So that nothing is lost, transcribe each line of the records exactly.

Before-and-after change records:
"""

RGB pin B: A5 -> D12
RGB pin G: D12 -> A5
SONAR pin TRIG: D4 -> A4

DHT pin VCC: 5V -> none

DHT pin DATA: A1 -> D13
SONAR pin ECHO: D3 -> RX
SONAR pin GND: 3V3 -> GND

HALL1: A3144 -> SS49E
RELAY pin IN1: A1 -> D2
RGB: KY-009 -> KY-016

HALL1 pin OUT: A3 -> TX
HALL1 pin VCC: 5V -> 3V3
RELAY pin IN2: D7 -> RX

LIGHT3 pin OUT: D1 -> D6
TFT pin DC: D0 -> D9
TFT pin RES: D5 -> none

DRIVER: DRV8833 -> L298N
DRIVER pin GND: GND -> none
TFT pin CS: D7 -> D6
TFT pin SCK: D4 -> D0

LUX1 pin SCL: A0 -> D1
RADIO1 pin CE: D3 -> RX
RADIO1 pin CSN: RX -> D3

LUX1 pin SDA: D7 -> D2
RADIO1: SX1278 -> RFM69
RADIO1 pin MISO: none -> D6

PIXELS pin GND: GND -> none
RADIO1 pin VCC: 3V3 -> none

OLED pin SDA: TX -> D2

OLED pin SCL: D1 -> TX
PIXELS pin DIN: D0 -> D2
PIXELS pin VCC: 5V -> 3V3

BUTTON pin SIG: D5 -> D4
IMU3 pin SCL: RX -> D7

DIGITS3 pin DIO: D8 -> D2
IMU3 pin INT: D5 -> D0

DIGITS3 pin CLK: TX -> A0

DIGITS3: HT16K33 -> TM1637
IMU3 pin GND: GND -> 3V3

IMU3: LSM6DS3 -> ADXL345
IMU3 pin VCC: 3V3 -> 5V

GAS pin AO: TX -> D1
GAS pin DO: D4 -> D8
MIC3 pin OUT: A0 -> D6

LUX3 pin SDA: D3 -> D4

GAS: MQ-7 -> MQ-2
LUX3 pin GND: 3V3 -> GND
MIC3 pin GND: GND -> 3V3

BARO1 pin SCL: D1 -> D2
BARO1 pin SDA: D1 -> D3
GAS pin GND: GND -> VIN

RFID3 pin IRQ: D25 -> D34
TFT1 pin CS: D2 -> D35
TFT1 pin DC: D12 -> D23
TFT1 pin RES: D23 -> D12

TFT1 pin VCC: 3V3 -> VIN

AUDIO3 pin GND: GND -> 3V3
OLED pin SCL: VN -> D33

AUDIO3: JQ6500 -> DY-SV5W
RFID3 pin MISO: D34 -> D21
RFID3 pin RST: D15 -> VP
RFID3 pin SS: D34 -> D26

"""

◆ **REPLY TO THE TASK**
RGB pin B: A5 -> D12
RGB pin G: D12 -> A5
SONAR pin TRIG: D4 -> A4

DHT pin VCC: 5V -> none

DHT pin DATA: A1 -> D13
SONAR pin ECHO: D3 -> RX
SONAR pin GND: 3V3 -> GND

HALL1: A3144 -> SS49E
RELAY pin IN1: A1 -> D2
RGB: KY-009 -> KY-016

HALL1 pin OUT: A3 -> TX
HALL1 pin VCC: 5V -> 3V3
RELAY pin IN2: D7 -> RX

LIGHT3 pin OUT: D1 -> D6
TFT pin DC: D0 -> D9
TFT pin RES: D5 -> none

DRIVER: DRV8833 -> L298N
DRIVER pin GND: GND -> none
TFT pin CS: D7 -> D6
TFT pin SCK: D4 -> D0

LUX1 pin SCL: A0 -> D1
RADIO1 pin CE: D3 -> RX
RADIO1 pin CSN: RX -> D3

LUX1 pin SDA: D7 -> D2
RADIO1: SX1278 -> RFM69
RADIO1 pin MISO: none -> D6

PIXELS pin GND: GND -> none
RADIO1 pin VCC: 3V3 -> none

OLED pin SDA: TX -> D2

OLED pin SCL: D1 -> TX
PIXELS pin DIN: D0 -> D2
PIXELS pin VCC: 5V -> 3V3

BUTTON pin SIG: D5 -> D4
IMU3 pin SCL: RX -> D7

DIGITS3 pin DIO: D8 -> D2
IMU3 pin INT: D5 -> D0

DIGITS3 pin CLK: TX -> A0

DIGITS3: HT16K33 -> TM1637
IMU3 pin GND: GND -> 3V3

IMU3: LSM6DS3 -> ADXL345
IMU3 pin VCC: 3V3 -> 5V

GAS pin AO: TX -> D1
GAS pin DO: D4 -> D8
MIC3 pin OUT: A0 -> D6

LUX3 pin SDA: D3 -> D4

GAS: MQ-7 -> MQ-2
LUX3 pin GND: 3V3 -> GND
MIC3 pin GND: GND -> 3V3

BARO1 pin SCL: D1 -> D2
BARO1 pin SDA: D1 -> D3
GAS pin GND: GND -> VIN

RFID3 pin IRQ: D25 -> D34
TFT1 pin CS: D2 -> D35
TFT1 pin DC: D12 -> D23
TFT1 pin RES: D23 -> D12

TFT1 pin VCC: 3V3 -> VIN

AUDIO3 pin GND: GND -> 3V3
OLED pin SCL: VN -> D33

AUDIO3: JQ6500 -> DY-SV5W
RFID3 pin MISO: D34 -> D21
RFID3 pin RST: D15 -> VP
RFID3 pin SS: D34 -> D26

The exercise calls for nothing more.